- PROMPT -
Starting at the line with "white watering can: 3 -> 1" in it, reproduce each line below through the last one, exactly, and include nothing else.

- RECORDS FOR THIS EXERCISE -
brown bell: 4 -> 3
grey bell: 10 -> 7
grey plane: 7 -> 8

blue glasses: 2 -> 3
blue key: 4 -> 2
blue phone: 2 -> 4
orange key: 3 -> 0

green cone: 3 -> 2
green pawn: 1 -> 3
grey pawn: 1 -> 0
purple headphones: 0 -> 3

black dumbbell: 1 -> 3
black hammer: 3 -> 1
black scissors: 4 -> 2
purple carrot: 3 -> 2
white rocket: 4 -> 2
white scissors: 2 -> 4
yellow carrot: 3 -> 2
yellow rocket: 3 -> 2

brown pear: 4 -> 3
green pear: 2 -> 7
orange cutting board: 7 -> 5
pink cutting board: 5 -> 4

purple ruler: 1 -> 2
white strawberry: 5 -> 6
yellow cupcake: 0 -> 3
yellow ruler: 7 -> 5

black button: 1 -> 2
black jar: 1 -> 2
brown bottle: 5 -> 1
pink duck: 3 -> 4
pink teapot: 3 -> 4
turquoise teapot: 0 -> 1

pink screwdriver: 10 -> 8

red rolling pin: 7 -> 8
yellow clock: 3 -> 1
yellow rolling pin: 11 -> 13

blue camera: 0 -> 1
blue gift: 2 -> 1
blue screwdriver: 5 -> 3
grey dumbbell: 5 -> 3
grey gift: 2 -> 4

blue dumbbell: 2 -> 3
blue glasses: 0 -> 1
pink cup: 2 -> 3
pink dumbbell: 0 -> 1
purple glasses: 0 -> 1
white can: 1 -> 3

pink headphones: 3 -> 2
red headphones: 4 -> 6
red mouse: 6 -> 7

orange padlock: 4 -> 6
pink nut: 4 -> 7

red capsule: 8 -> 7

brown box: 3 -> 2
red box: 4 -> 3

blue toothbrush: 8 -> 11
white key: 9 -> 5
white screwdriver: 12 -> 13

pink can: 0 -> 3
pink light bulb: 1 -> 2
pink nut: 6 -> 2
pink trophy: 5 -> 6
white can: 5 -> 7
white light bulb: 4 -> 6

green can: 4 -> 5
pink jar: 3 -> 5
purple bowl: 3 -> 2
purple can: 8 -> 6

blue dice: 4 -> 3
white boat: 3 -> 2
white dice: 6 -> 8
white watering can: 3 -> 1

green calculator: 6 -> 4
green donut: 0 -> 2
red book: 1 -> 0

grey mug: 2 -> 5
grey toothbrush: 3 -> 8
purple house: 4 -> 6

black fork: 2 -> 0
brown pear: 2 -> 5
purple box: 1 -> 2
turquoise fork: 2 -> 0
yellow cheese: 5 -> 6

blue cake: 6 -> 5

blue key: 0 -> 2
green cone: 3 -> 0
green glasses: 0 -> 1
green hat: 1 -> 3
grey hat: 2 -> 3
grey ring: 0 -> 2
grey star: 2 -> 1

- ANSWER AREA -
white watering can: 3 -> 1

green calculator: 6 -> 4
green donut: 0 -> 2
red book: 1 -> 0

grey mug: 2 -> 5
grey toothbrush: 3 -> 8
purple house: 4 -> 6

black fork: 2 -> 0
brown pear: 2 -> 5
purple box: 1 -> 2
turquoise fork: 2 -> 0
yellow cheese: 5 -> 6

blue cake: 6 -> 5

blue key: 0 -> 2
green cone: 3 -> 0
green glasses: 0 -> 1
green hat: 1 -> 3
grey hat: 2 -> 3
grey ring: 0 -> 2
grey star: 2 -> 1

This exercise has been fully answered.